Goal of the exercise ▸
Gather every line from the items below that contains the string "shortInstrumentName".

Extracted entries ▸
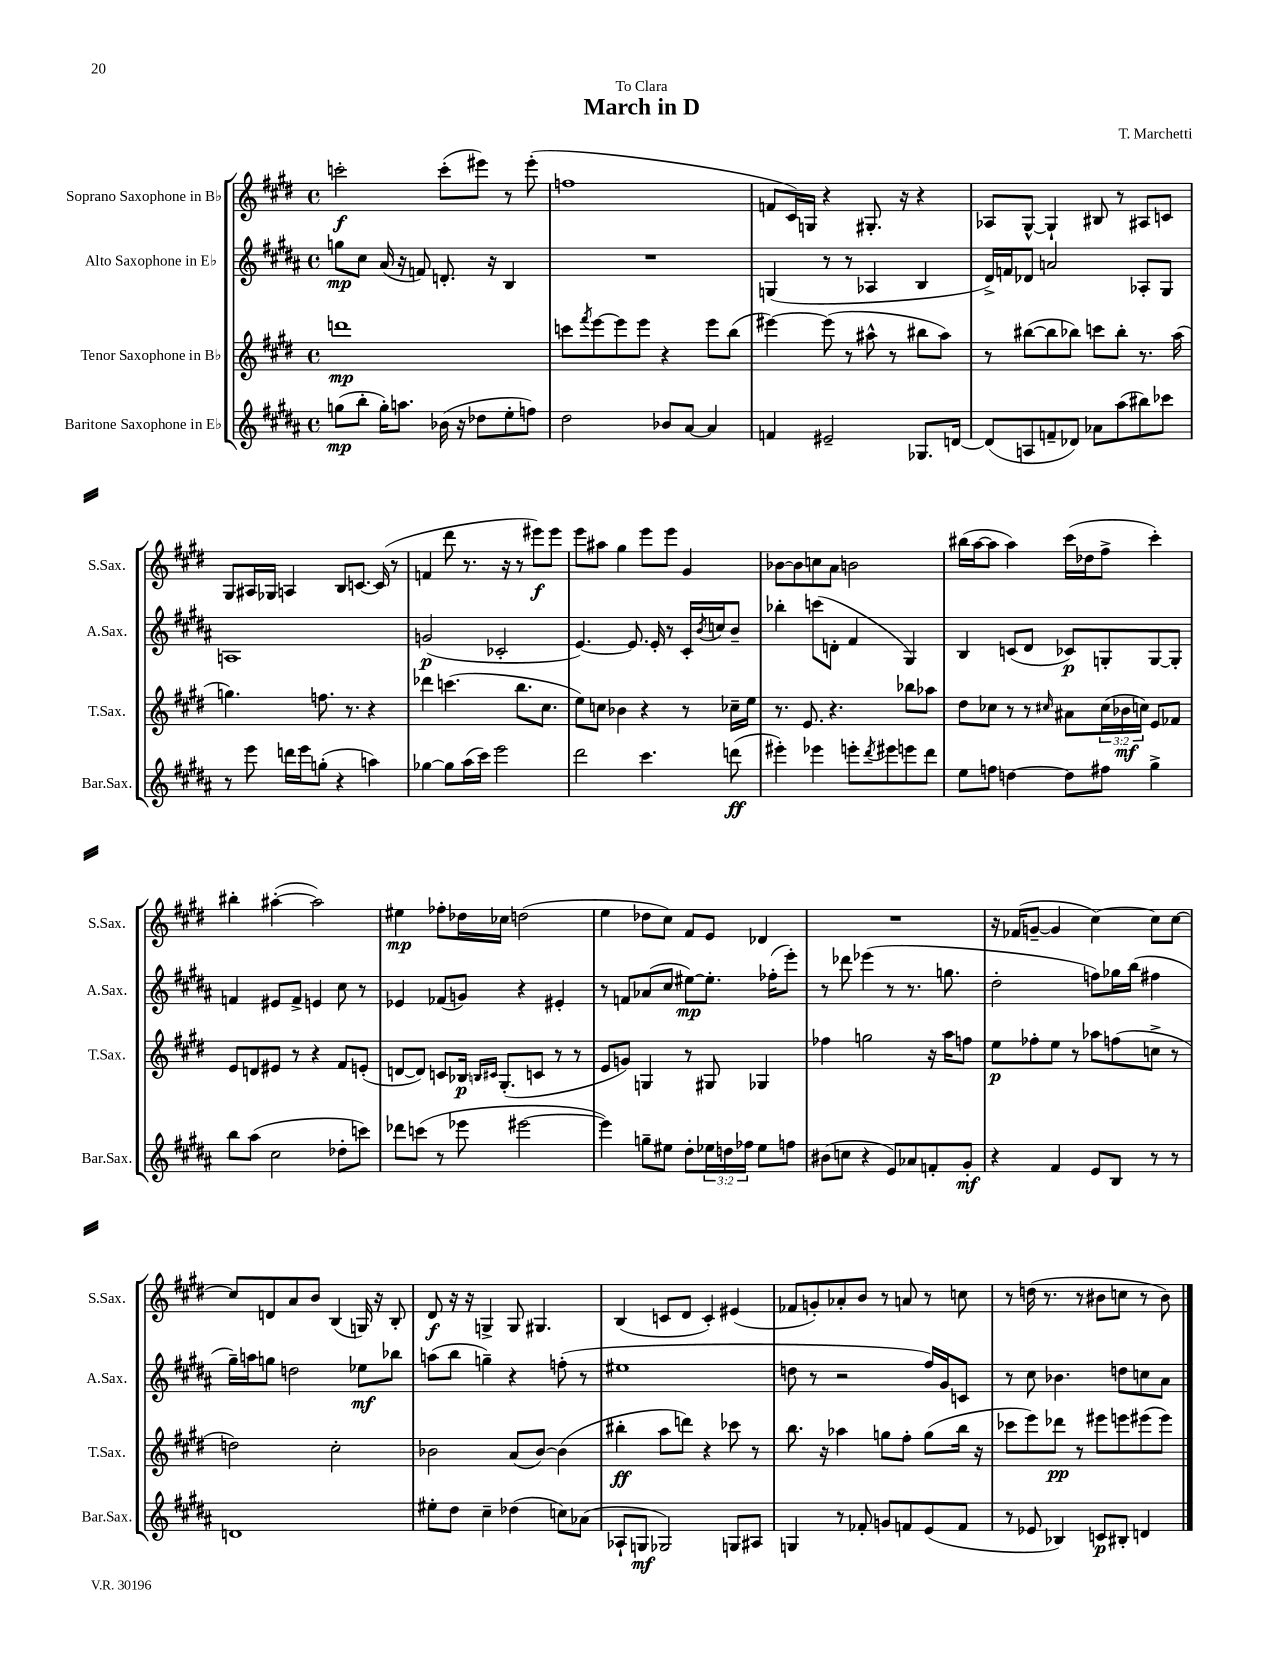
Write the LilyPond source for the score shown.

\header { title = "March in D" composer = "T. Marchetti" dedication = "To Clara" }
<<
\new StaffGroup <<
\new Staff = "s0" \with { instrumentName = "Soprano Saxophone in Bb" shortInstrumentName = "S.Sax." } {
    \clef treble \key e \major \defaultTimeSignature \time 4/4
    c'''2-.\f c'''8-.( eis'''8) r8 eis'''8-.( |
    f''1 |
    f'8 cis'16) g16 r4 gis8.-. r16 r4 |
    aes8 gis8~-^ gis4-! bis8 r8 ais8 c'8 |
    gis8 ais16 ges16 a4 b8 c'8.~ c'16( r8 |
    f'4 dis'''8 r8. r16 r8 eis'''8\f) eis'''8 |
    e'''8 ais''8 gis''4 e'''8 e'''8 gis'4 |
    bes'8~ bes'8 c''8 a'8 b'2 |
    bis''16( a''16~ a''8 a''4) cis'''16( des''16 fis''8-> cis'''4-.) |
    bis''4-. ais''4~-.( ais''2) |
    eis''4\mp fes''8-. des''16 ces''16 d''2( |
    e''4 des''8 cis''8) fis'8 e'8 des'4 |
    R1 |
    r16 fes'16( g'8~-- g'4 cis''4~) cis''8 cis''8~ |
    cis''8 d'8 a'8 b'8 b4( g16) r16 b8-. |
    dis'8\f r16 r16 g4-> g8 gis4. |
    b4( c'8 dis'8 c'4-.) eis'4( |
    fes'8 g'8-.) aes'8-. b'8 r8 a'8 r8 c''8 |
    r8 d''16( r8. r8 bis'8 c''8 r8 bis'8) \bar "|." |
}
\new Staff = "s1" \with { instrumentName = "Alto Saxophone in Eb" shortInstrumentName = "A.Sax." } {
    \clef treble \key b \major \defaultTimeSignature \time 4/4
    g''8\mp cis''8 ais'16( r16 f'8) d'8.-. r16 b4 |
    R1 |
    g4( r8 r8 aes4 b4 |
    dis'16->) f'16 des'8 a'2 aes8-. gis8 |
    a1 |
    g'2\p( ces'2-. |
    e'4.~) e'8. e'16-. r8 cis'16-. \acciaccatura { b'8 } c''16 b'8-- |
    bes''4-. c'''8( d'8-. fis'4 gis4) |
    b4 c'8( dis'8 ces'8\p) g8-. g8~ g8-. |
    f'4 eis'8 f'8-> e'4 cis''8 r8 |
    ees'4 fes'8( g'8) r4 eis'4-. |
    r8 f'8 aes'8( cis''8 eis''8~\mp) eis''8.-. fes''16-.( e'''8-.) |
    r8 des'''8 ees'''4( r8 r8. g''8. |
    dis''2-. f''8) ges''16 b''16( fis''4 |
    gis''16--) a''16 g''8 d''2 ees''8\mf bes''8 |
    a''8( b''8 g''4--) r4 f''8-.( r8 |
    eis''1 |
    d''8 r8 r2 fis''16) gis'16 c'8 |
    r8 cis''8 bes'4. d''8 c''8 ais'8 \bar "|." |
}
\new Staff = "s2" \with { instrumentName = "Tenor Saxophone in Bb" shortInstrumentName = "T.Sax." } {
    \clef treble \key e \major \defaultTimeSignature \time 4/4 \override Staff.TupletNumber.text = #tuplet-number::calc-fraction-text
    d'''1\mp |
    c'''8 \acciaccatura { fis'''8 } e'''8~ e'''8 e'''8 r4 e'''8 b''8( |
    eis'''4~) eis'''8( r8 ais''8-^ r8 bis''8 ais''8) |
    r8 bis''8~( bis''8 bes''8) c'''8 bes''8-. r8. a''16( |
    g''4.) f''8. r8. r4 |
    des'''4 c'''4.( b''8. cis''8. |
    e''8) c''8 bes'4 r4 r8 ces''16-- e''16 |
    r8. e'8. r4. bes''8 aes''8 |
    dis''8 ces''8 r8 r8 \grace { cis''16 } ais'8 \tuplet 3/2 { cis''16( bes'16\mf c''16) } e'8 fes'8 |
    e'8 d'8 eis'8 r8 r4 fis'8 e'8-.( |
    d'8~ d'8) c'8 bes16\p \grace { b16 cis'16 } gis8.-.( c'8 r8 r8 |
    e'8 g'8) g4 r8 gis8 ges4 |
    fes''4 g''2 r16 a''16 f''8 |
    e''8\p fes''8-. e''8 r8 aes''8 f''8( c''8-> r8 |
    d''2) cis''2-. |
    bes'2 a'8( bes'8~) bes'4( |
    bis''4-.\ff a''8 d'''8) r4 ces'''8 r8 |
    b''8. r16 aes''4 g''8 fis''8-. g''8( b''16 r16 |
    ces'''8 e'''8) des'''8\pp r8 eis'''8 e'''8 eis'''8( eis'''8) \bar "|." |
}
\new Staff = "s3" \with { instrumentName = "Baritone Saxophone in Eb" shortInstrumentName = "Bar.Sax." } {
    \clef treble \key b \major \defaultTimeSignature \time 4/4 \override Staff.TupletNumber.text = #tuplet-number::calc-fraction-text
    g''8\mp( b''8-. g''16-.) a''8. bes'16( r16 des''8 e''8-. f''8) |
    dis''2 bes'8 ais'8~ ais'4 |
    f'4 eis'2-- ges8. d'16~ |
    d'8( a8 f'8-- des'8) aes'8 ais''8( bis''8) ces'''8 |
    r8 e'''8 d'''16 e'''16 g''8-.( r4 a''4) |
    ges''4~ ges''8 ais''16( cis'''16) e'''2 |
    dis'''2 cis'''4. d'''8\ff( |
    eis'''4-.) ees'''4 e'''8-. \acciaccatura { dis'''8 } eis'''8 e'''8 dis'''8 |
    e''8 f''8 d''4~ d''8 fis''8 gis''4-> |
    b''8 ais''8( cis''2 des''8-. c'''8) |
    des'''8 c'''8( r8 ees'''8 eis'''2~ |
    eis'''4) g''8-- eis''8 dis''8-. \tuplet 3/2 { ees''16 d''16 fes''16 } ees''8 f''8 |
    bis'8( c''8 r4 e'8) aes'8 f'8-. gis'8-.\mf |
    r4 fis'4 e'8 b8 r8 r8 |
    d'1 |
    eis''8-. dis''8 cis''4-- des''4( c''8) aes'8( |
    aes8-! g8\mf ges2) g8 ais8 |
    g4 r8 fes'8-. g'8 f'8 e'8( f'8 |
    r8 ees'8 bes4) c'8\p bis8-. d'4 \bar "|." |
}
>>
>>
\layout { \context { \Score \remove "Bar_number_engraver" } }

Result of the task ▸
\new Staff = "s0" \with { instrumentName = "Soprano Saxophone in Bb" shortInstrumentName = "S.Sax." } {
\new Staff = "s1" \with { instrumentName = "Alto Saxophone in Eb" shortInstrumentName = "A.Sax." } {
\new Staff = "s2" \with { instrumentName = "Tenor Saxophone in Bb" shortInstrumentName = "T.Sax." } {
\new Staff = "s3" \with { instrumentName = "Baritone Saxophone in Eb" shortInstrumentName = "Bar.Sax." } {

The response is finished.